* [What is expected]
Your task is to repeat the entries exactly from their first line through the line with "armchair: (60, 368) -> (154, 253), turned 93", and to stop there.

□ □ □

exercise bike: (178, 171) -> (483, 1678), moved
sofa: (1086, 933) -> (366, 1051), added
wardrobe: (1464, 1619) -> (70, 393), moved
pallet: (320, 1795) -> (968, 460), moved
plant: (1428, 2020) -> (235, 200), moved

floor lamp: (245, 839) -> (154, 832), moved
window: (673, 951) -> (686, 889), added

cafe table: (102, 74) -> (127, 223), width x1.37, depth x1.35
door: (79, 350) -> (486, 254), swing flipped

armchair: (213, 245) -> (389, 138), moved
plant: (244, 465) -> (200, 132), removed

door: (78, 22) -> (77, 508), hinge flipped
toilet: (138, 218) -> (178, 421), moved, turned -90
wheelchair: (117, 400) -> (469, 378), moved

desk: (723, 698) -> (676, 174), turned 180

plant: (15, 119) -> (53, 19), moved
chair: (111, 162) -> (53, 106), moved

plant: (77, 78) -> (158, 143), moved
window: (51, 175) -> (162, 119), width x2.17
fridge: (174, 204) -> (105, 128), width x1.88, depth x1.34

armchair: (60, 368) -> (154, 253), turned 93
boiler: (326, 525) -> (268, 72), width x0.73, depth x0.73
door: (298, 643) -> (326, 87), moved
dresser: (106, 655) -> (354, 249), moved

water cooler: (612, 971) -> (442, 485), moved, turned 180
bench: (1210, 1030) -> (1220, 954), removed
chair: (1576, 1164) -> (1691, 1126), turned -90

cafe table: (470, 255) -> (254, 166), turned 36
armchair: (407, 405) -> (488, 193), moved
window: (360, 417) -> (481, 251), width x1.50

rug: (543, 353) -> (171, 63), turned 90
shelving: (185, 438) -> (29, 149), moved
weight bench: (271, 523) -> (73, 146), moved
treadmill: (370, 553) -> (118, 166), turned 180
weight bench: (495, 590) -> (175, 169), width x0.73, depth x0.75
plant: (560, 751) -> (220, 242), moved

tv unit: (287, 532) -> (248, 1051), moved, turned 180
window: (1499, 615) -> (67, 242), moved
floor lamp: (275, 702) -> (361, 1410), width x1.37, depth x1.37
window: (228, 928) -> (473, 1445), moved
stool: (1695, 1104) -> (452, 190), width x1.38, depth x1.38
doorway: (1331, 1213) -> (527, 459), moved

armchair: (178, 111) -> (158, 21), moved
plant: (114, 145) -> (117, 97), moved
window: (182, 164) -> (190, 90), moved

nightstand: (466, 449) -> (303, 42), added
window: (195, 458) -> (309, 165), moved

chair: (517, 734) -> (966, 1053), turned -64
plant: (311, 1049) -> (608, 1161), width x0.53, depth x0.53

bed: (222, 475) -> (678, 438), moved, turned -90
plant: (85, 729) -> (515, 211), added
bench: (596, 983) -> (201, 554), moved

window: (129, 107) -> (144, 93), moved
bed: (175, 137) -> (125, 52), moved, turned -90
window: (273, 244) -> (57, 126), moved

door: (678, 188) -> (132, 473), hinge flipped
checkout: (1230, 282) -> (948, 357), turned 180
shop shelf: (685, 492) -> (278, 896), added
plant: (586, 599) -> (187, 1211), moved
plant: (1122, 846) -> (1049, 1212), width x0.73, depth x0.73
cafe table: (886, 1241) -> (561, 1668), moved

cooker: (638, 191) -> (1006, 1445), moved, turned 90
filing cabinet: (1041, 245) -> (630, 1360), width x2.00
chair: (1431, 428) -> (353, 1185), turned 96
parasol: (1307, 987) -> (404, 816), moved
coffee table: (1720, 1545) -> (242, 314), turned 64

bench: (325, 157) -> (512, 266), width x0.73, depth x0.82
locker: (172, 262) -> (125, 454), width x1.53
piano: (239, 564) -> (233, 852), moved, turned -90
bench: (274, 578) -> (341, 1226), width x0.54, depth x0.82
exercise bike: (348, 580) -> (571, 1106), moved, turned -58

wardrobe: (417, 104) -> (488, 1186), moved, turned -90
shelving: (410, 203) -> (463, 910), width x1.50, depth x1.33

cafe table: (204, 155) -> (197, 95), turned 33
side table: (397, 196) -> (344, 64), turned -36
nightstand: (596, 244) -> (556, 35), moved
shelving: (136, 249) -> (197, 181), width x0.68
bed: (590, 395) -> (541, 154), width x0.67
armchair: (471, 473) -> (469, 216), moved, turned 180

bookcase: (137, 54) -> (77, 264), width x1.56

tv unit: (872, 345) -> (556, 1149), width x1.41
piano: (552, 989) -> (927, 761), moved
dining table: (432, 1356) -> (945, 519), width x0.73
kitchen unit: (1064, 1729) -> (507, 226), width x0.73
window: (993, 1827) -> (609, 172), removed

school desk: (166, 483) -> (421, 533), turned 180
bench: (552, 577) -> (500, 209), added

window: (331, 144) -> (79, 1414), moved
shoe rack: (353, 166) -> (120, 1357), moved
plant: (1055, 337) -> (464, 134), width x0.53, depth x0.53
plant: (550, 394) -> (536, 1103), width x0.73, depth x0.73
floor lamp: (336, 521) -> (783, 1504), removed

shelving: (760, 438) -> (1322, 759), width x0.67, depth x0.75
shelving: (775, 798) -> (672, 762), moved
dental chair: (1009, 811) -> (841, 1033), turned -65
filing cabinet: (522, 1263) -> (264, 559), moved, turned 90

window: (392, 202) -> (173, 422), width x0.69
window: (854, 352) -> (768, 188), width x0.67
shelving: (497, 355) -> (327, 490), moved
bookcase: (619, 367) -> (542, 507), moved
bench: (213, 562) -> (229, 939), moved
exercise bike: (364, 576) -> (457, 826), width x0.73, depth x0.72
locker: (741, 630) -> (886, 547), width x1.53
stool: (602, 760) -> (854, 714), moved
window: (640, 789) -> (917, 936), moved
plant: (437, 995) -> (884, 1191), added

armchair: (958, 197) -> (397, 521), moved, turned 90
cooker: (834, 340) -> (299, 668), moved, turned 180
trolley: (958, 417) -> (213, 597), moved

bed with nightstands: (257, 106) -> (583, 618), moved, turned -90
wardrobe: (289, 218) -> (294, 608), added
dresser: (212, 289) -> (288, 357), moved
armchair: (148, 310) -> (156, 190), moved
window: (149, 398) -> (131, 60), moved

□ □ □

* [Result]
exercise bike: (178, 171) -> (483, 1678), moved
sofa: (1086, 933) -> (366, 1051), added
wardrobe: (1464, 1619) -> (70, 393), moved
pallet: (320, 1795) -> (968, 460), moved
plant: (1428, 2020) -> (235, 200), moved

floor lamp: (245, 839) -> (154, 832), moved
window: (673, 951) -> (686, 889), added

cafe table: (102, 74) -> (127, 223), width x1.37, depth x1.35
door: (79, 350) -> (486, 254), swing flipped

armchair: (213, 245) -> (389, 138), moved
plant: (244, 465) -> (200, 132), removed

door: (78, 22) -> (77, 508), hinge flipped
toilet: (138, 218) -> (178, 421), moved, turned -90
wheelchair: (117, 400) -> (469, 378), moved

desk: (723, 698) -> (676, 174), turned 180

plant: (15, 119) -> (53, 19), moved
chair: (111, 162) -> (53, 106), moved

plant: (77, 78) -> (158, 143), moved
window: (51, 175) -> (162, 119), width x2.17
fridge: (174, 204) -> (105, 128), width x1.88, depth x1.34

armchair: (60, 368) -> (154, 253), turned 93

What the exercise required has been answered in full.